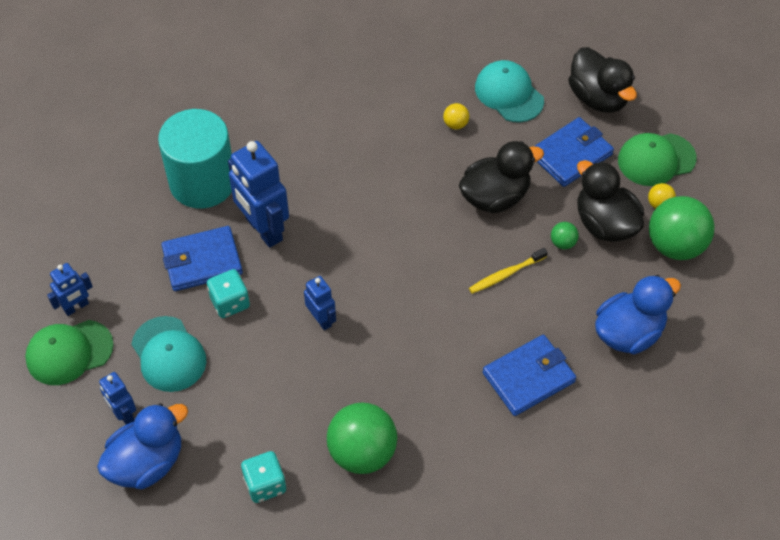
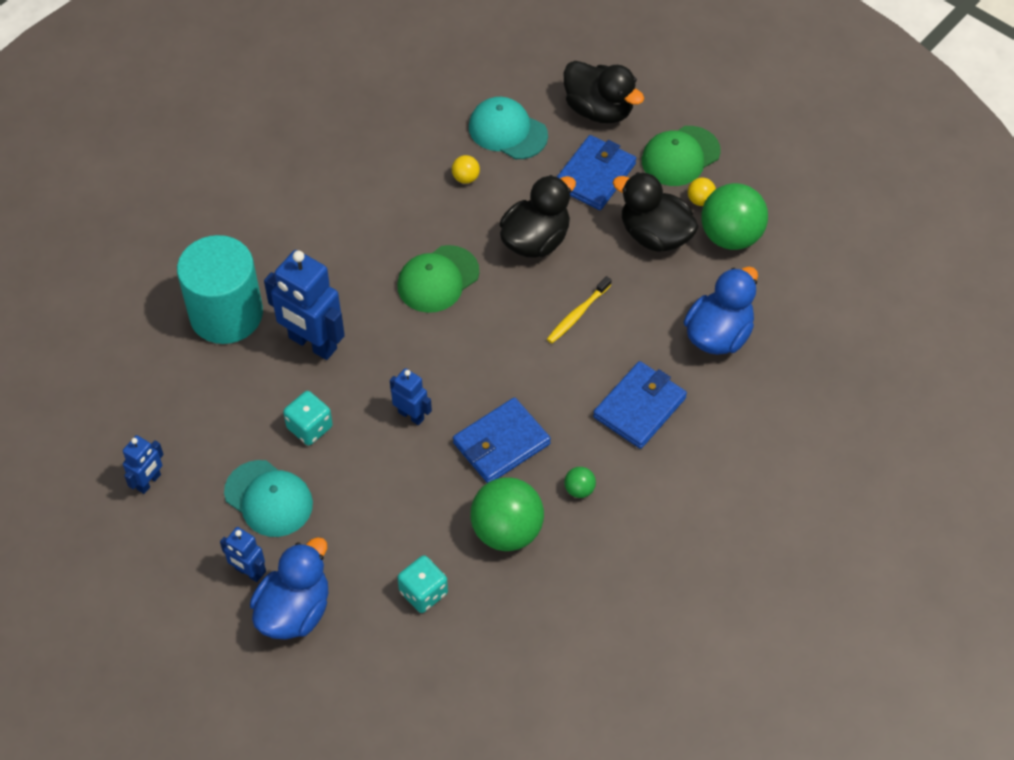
camera: 20 degrees left, 0 degrees up
green cap [25,320,114,385] -> green cap moved to [397,245,479,313]
blue wallet [161,226,243,291] -> blue wallet moved to [453,397,551,483]
green ball [551,222,579,249] -> green ball moved to [564,467,596,498]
##########
**Your objective**
From the data above, pick out each line containing "moved" and copy it.

**Task response**
green cap [25,320,114,385] -> green cap moved to [397,245,479,313]
blue wallet [161,226,243,291] -> blue wallet moved to [453,397,551,483]
green ball [551,222,579,249] -> green ball moved to [564,467,596,498]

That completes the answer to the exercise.